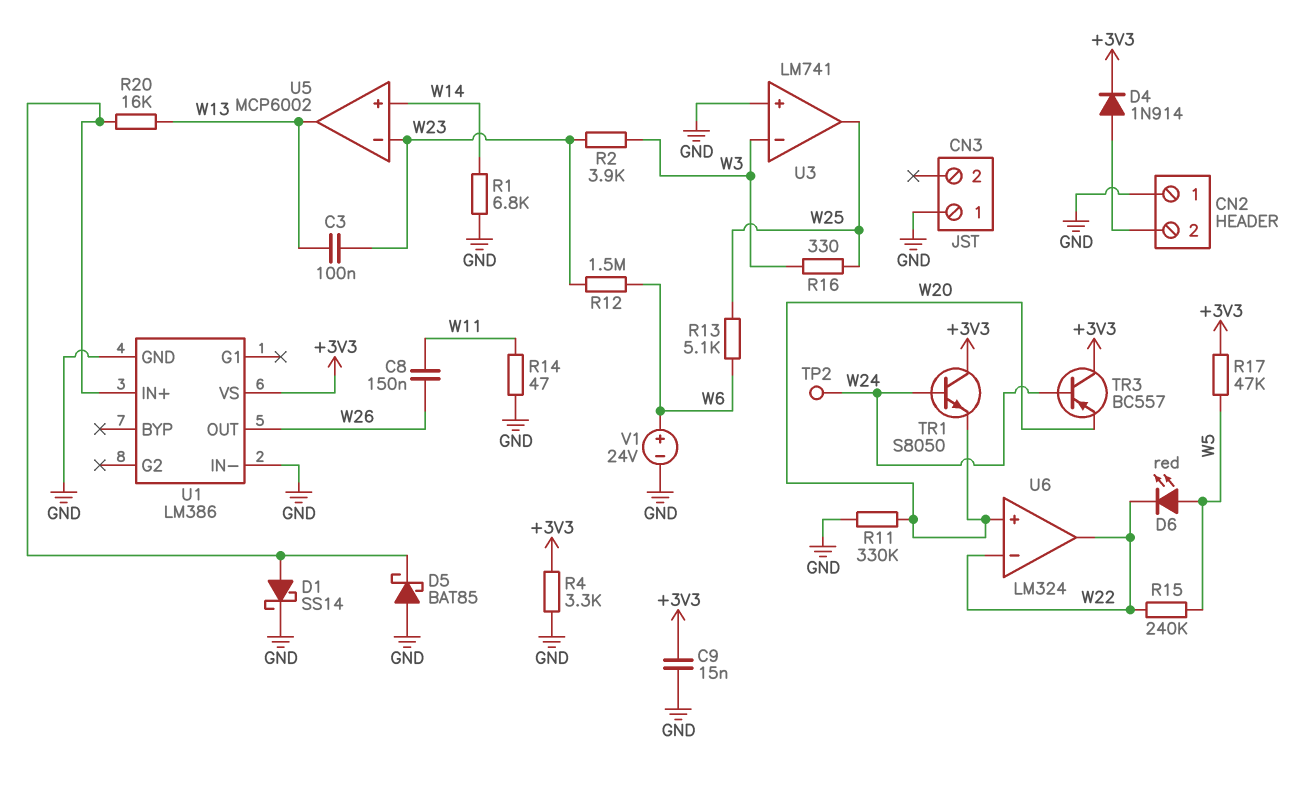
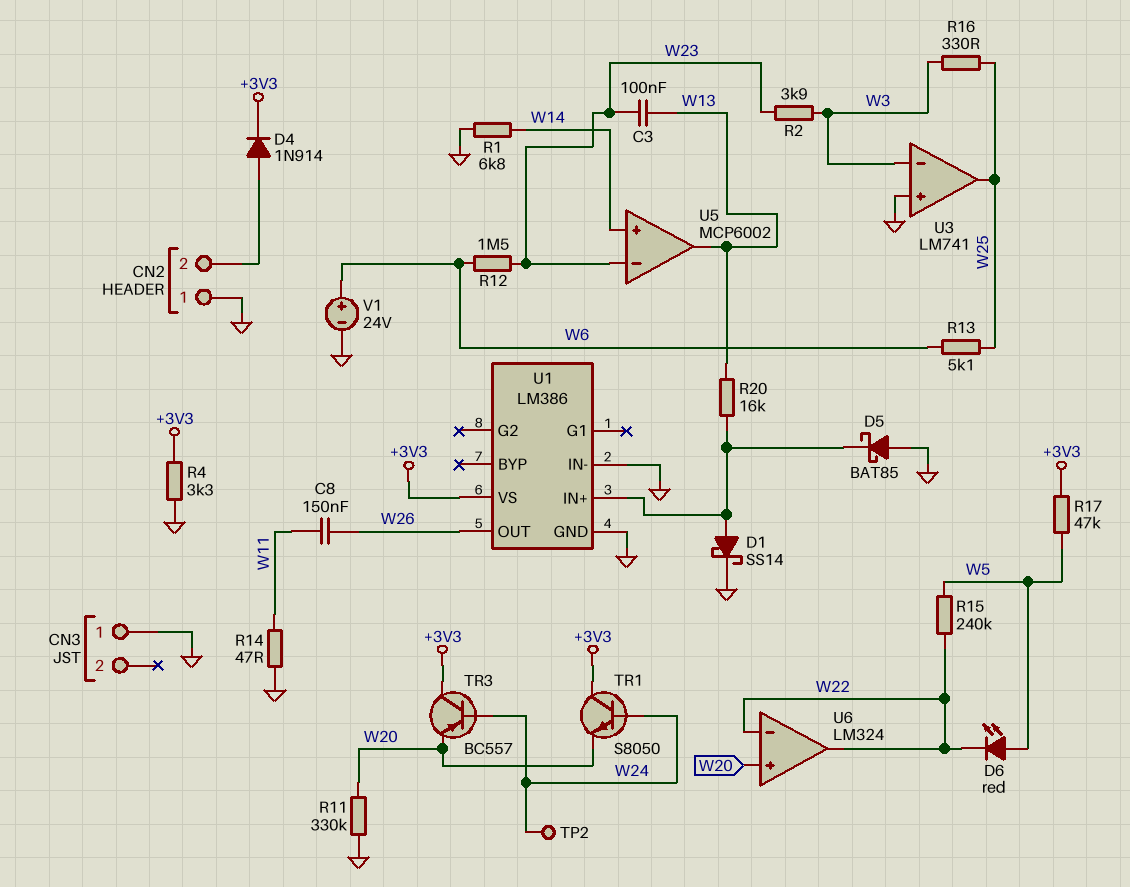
C9: 15nF (+3V3, GND) -> none

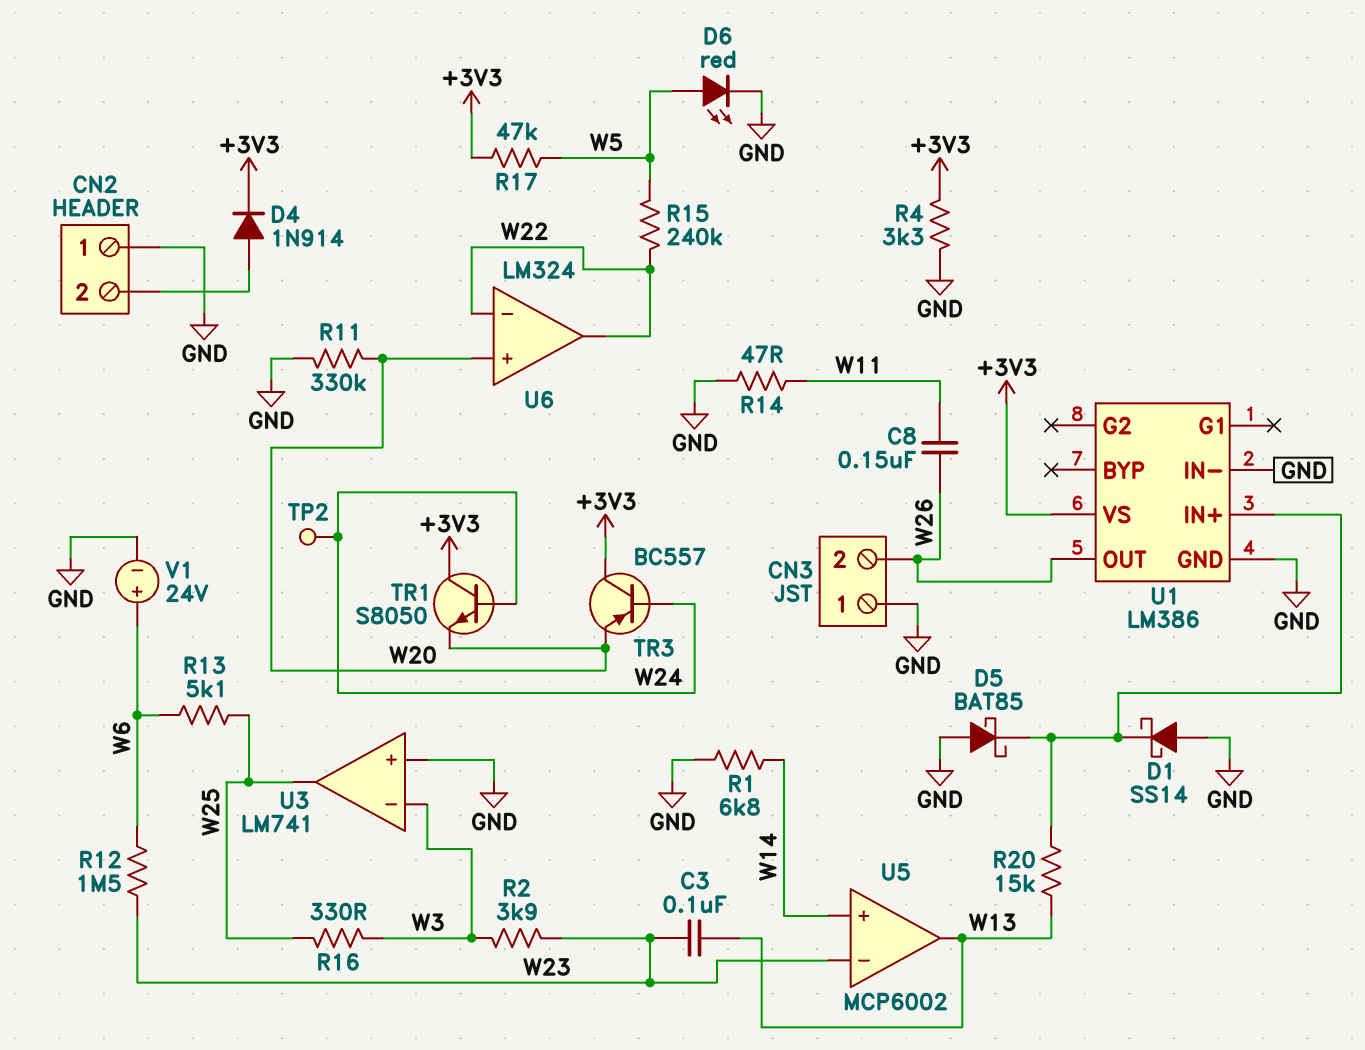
CN3 pin 2: none -> W26
D1: schottky SS14 (A U1/IN+, K GND) -> schottky SS14 (A GND, K U1/IN+)
D6: LED red (A W5, K W22) -> LED red (A W5, K GND)
R20: 16k (U1/IN+, W13) -> 15k (U1/IN+, W13)

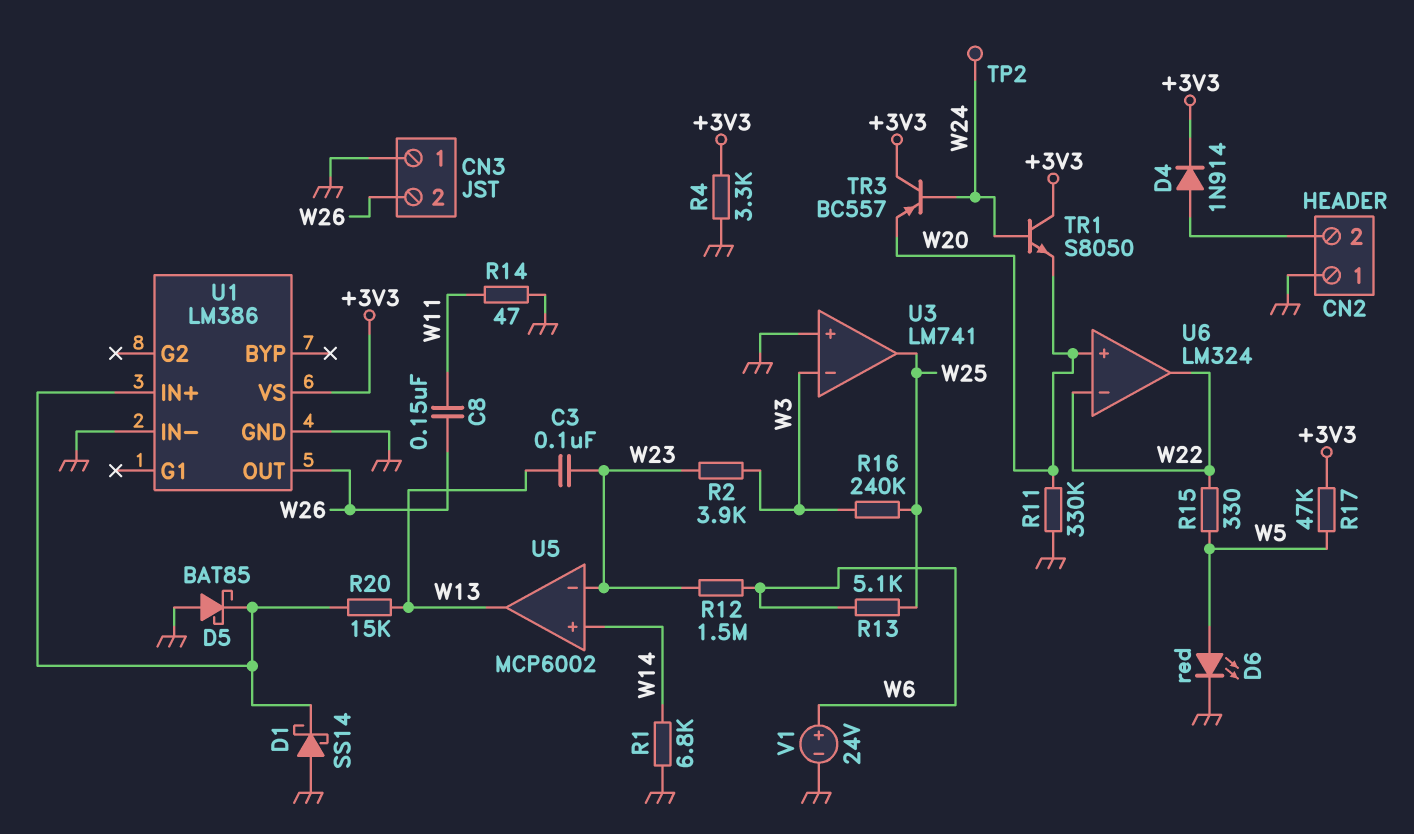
R15: 240k (W5, W22) -> 330 (W5, W22)
R16: 330 (W3, W25) -> 240k (W3, W25)

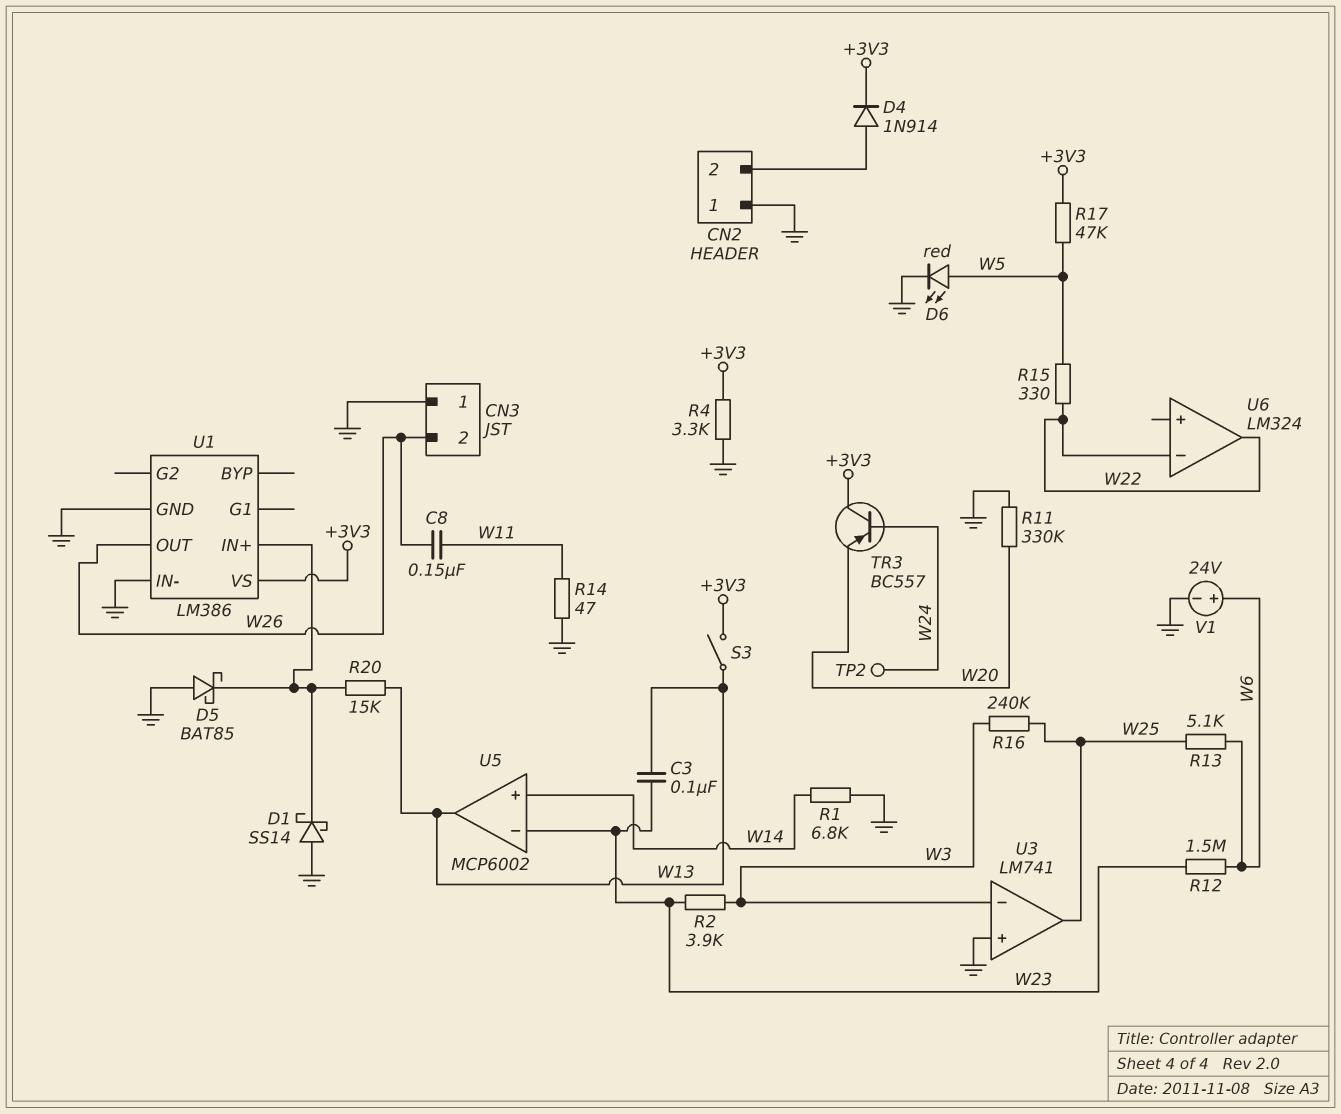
S3: none -> switch (+3V3, W13)
TR1: NPN S8050 (B W24, C +3V3, E W20) -> none
U6 pin in+: W20 -> none

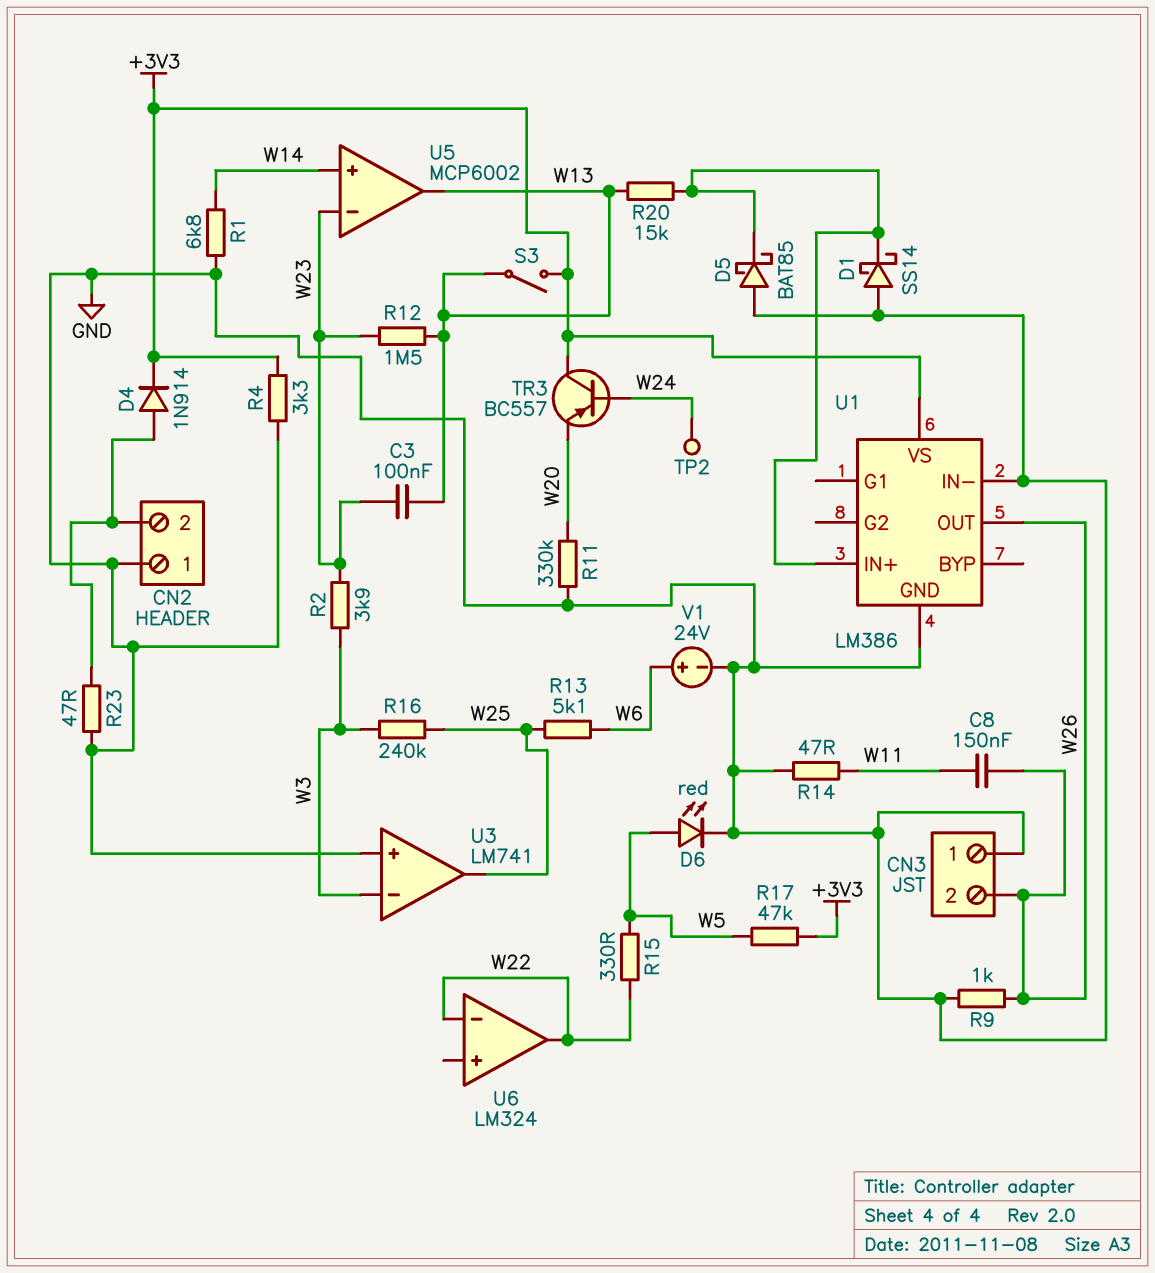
R9: none -> 1k (GND, W26)
R12: 1.5M (W6, W23) -> 1.5M (W13, W23)
R23: none -> 47 (CN2/2, GND)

- **PROBLEM REQUIREMENTS**
Your copy should hold exactly the lines from the one with "R20: 16k (U1/IN+, W13) -> 15k (U1/IN+, W13)" through the final line of the records, both ends included, and no pictures.

- **ANSWER SECTION**
R20: 16k (U1/IN+, W13) -> 15k (U1/IN+, W13)

R15: 240k (W5, W22) -> 330 (W5, W22)
R16: 330 (W3, W25) -> 240k (W3, W25)

S3: none -> switch (+3V3, W13)
TR1: NPN S8050 (B W24, C +3V3, E W20) -> none
U6 pin in+: W20 -> none

R9: none -> 1k (GND, W26)
R12: 1.5M (W6, W23) -> 1.5M (W13, W23)
R23: none -> 47 (CN2/2, GND)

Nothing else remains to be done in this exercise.